Top of DATA SHOWN
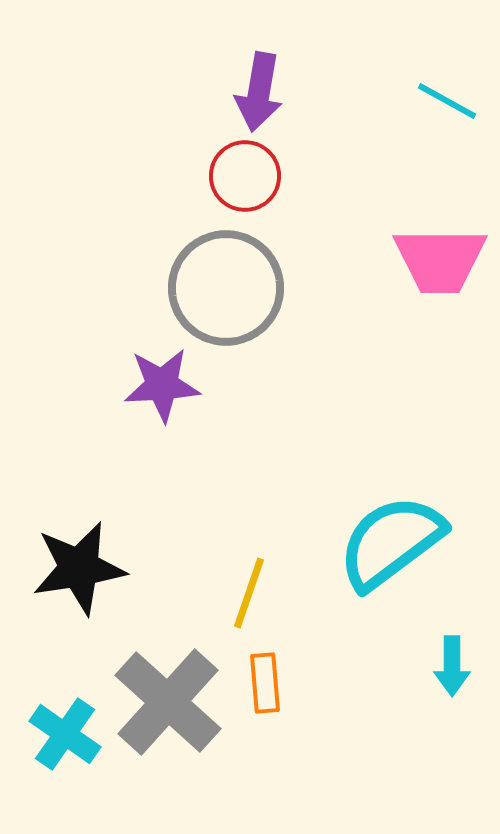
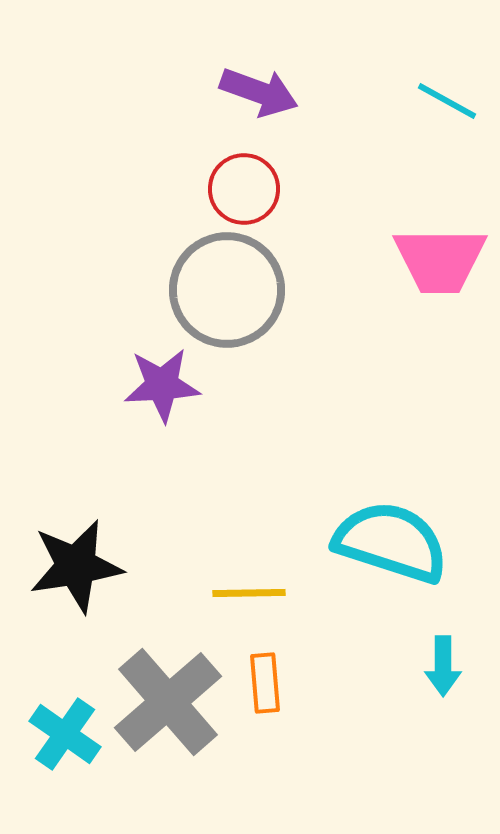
purple arrow: rotated 80 degrees counterclockwise
red circle: moved 1 px left, 13 px down
gray circle: moved 1 px right, 2 px down
cyan semicircle: rotated 55 degrees clockwise
black star: moved 3 px left, 2 px up
yellow line: rotated 70 degrees clockwise
cyan arrow: moved 9 px left
gray cross: rotated 7 degrees clockwise
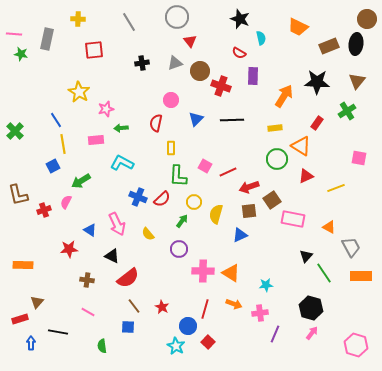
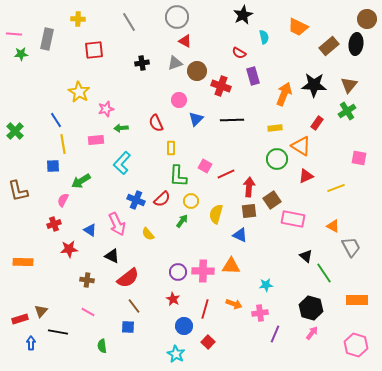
black star at (240, 19): moved 3 px right, 4 px up; rotated 24 degrees clockwise
cyan semicircle at (261, 38): moved 3 px right, 1 px up
red triangle at (190, 41): moved 5 px left; rotated 24 degrees counterclockwise
brown rectangle at (329, 46): rotated 18 degrees counterclockwise
green star at (21, 54): rotated 16 degrees counterclockwise
brown circle at (200, 71): moved 3 px left
purple rectangle at (253, 76): rotated 18 degrees counterclockwise
brown triangle at (357, 81): moved 8 px left, 4 px down
black star at (317, 82): moved 3 px left, 3 px down
orange arrow at (284, 96): moved 2 px up; rotated 10 degrees counterclockwise
pink circle at (171, 100): moved 8 px right
red semicircle at (156, 123): rotated 36 degrees counterclockwise
cyan L-shape at (122, 163): rotated 75 degrees counterclockwise
blue square at (53, 166): rotated 24 degrees clockwise
red line at (228, 172): moved 2 px left, 2 px down
red arrow at (249, 187): rotated 114 degrees clockwise
brown L-shape at (18, 195): moved 4 px up
blue cross at (138, 197): moved 2 px left, 3 px down
pink semicircle at (66, 202): moved 3 px left, 2 px up
yellow circle at (194, 202): moved 3 px left, 1 px up
red cross at (44, 210): moved 10 px right, 14 px down
orange triangle at (329, 227): moved 4 px right, 1 px up
blue triangle at (240, 235): rotated 49 degrees clockwise
purple circle at (179, 249): moved 1 px left, 23 px down
black triangle at (306, 256): rotated 32 degrees counterclockwise
orange rectangle at (23, 265): moved 3 px up
orange triangle at (231, 273): moved 7 px up; rotated 30 degrees counterclockwise
orange rectangle at (361, 276): moved 4 px left, 24 px down
brown triangle at (37, 302): moved 4 px right, 9 px down
red star at (162, 307): moved 11 px right, 8 px up
blue circle at (188, 326): moved 4 px left
cyan star at (176, 346): moved 8 px down
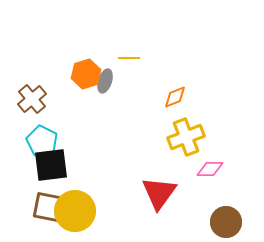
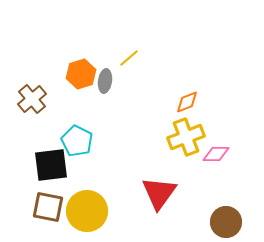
yellow line: rotated 40 degrees counterclockwise
orange hexagon: moved 5 px left
gray ellipse: rotated 10 degrees counterclockwise
orange diamond: moved 12 px right, 5 px down
cyan pentagon: moved 35 px right
pink diamond: moved 6 px right, 15 px up
yellow circle: moved 12 px right
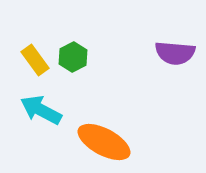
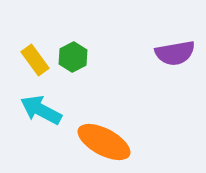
purple semicircle: rotated 15 degrees counterclockwise
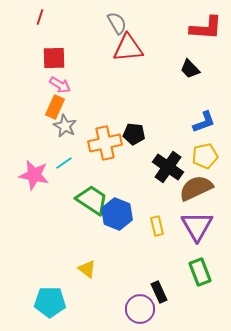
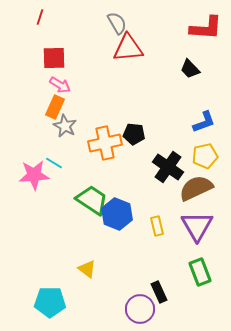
cyan line: moved 10 px left; rotated 66 degrees clockwise
pink star: rotated 16 degrees counterclockwise
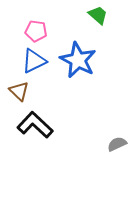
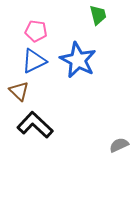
green trapezoid: rotated 35 degrees clockwise
gray semicircle: moved 2 px right, 1 px down
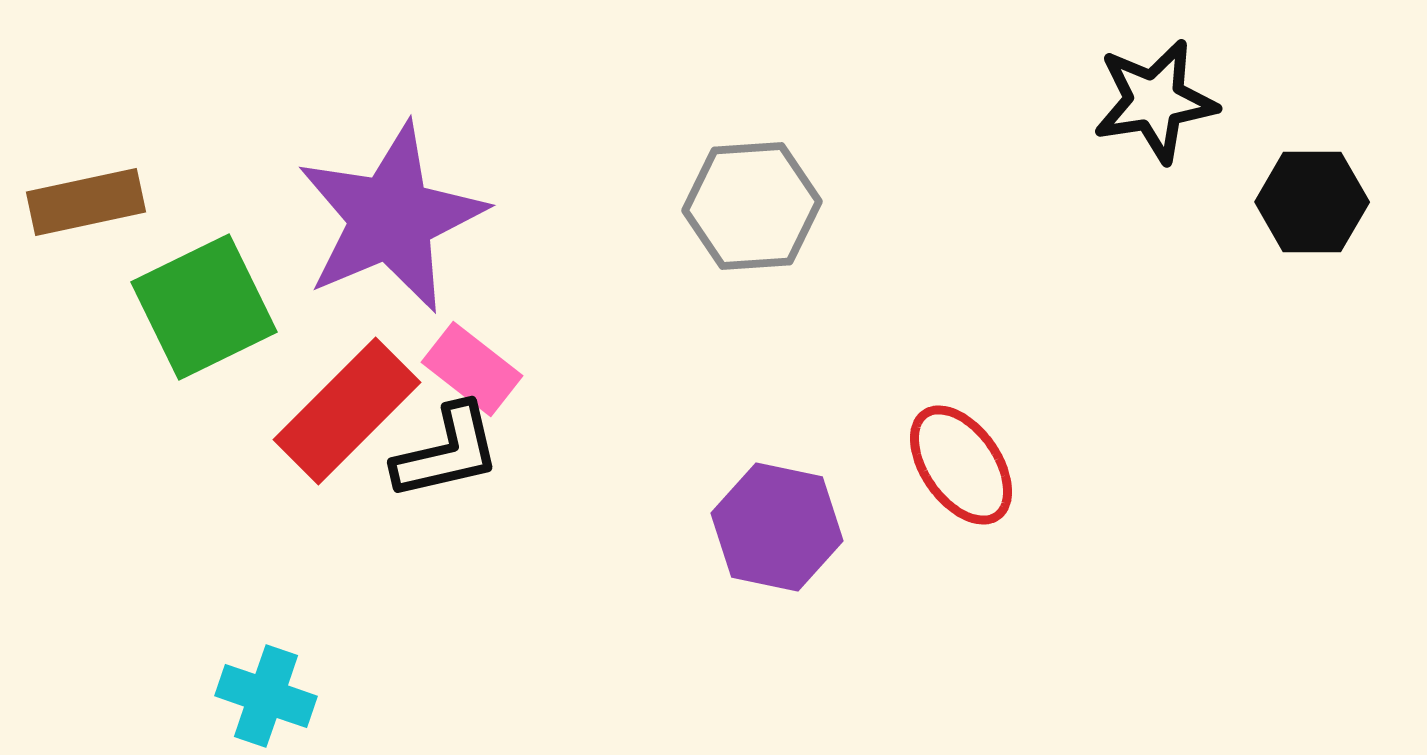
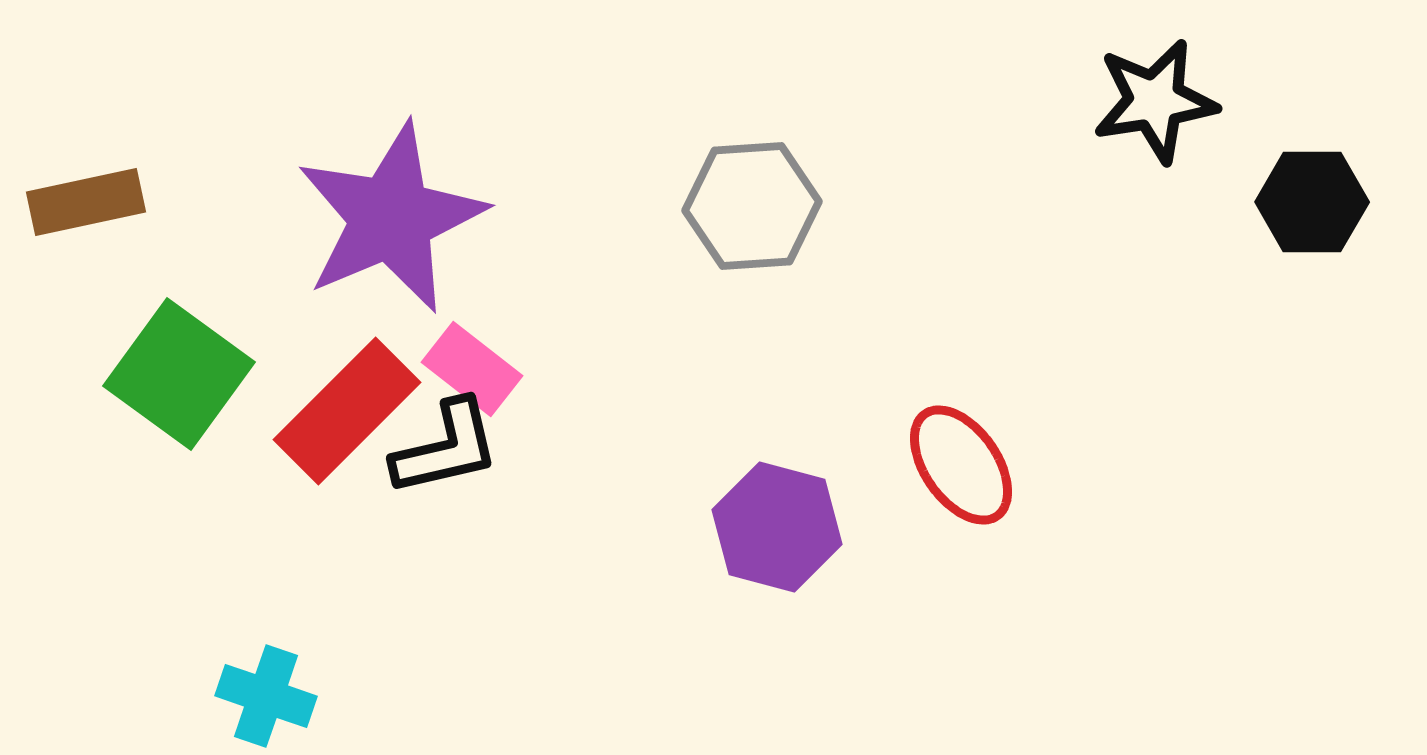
Bottom of DATA SHOWN
• EXERCISE BRIEF
The required response consists solely of the lines from the line containing "red semicircle at" through the end of the listing, both ends included, copied exactly without pictures.

• TASK RESPONSE
red semicircle at (156, 123): rotated 36 degrees counterclockwise
cyan L-shape at (122, 163): rotated 75 degrees counterclockwise
blue square at (53, 166): rotated 24 degrees clockwise
red line at (228, 172): moved 2 px left, 2 px down
red arrow at (249, 187): rotated 114 degrees clockwise
brown L-shape at (18, 195): moved 4 px up
blue cross at (138, 197): moved 2 px left, 3 px down
pink semicircle at (66, 202): moved 3 px left, 2 px up
yellow circle at (194, 202): moved 3 px left, 1 px up
red cross at (44, 210): moved 10 px right, 14 px down
orange triangle at (329, 227): moved 4 px right, 1 px up
blue triangle at (240, 235): rotated 49 degrees clockwise
purple circle at (179, 249): moved 1 px left, 23 px down
black triangle at (306, 256): rotated 32 degrees counterclockwise
orange rectangle at (23, 265): moved 3 px up
orange triangle at (231, 273): moved 7 px up; rotated 30 degrees counterclockwise
orange rectangle at (361, 276): moved 4 px left, 24 px down
brown triangle at (37, 302): moved 4 px right, 9 px down
red star at (162, 307): moved 11 px right, 8 px up
blue circle at (188, 326): moved 4 px left
cyan star at (176, 346): moved 8 px down
yellow line: rotated 40 degrees counterclockwise
orange hexagon: moved 5 px left
gray ellipse: rotated 10 degrees counterclockwise
orange diamond: moved 12 px right, 5 px down
cyan pentagon: moved 35 px right
pink diamond: moved 6 px right, 15 px up
yellow circle: moved 12 px right
purple semicircle: rotated 15 degrees counterclockwise
cyan line: moved 10 px left; rotated 66 degrees clockwise
pink star: rotated 16 degrees counterclockwise
green trapezoid: rotated 35 degrees clockwise
gray semicircle: moved 2 px right, 1 px down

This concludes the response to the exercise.